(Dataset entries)
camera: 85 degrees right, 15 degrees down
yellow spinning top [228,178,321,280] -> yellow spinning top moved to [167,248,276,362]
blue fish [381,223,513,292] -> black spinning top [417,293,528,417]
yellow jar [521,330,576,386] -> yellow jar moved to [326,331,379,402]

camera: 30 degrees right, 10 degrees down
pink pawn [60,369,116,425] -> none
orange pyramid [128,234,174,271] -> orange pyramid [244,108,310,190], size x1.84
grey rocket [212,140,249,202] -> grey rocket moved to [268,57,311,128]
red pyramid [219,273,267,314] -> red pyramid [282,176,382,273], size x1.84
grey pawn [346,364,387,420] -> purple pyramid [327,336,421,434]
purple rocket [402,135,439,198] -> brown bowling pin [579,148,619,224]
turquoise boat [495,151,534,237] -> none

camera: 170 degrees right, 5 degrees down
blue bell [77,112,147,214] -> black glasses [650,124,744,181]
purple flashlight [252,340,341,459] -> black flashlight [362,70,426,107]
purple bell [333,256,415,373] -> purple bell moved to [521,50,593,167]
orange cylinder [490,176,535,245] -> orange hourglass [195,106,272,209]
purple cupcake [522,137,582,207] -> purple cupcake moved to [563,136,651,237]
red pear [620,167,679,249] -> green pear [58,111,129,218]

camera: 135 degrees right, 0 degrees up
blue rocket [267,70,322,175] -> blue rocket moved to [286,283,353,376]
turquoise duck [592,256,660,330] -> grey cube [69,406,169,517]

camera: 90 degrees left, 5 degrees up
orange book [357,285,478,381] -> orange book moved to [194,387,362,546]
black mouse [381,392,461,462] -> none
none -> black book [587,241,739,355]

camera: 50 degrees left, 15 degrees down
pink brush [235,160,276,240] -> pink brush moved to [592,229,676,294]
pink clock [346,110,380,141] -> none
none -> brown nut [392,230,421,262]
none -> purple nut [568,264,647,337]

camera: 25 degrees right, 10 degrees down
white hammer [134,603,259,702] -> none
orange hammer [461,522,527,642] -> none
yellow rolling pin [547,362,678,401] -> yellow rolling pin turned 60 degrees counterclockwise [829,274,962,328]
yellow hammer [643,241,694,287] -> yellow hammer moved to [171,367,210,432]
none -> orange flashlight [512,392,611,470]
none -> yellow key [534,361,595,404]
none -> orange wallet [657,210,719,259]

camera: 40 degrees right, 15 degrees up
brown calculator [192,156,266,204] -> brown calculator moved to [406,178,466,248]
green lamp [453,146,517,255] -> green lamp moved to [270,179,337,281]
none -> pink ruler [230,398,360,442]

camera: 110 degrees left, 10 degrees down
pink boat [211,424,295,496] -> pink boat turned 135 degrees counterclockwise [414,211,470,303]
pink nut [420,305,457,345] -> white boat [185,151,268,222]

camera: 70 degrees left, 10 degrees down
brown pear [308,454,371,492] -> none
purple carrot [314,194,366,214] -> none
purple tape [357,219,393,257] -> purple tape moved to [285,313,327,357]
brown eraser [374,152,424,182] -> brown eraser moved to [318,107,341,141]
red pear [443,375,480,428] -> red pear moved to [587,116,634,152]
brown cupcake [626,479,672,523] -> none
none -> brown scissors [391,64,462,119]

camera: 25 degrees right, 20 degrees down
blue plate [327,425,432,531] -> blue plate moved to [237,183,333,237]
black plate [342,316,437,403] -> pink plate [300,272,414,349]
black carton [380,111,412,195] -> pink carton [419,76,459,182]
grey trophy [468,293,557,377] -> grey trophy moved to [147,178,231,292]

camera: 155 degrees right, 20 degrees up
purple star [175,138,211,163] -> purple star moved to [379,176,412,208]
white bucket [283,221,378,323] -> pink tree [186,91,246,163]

**INSTRUCTIONS TO FOLLOW**
Using the entries shown above, reproduce verbatim the lines from the line bearing "purple carrot [314,194,366,214] -> none" to the line bearing "red pear [443,375,480,428]", inclusive.

**RESULT OF THIS TASK**
purple carrot [314,194,366,214] -> none
purple tape [357,219,393,257] -> purple tape moved to [285,313,327,357]
brown eraser [374,152,424,182] -> brown eraser moved to [318,107,341,141]
red pear [443,375,480,428] -> red pear moved to [587,116,634,152]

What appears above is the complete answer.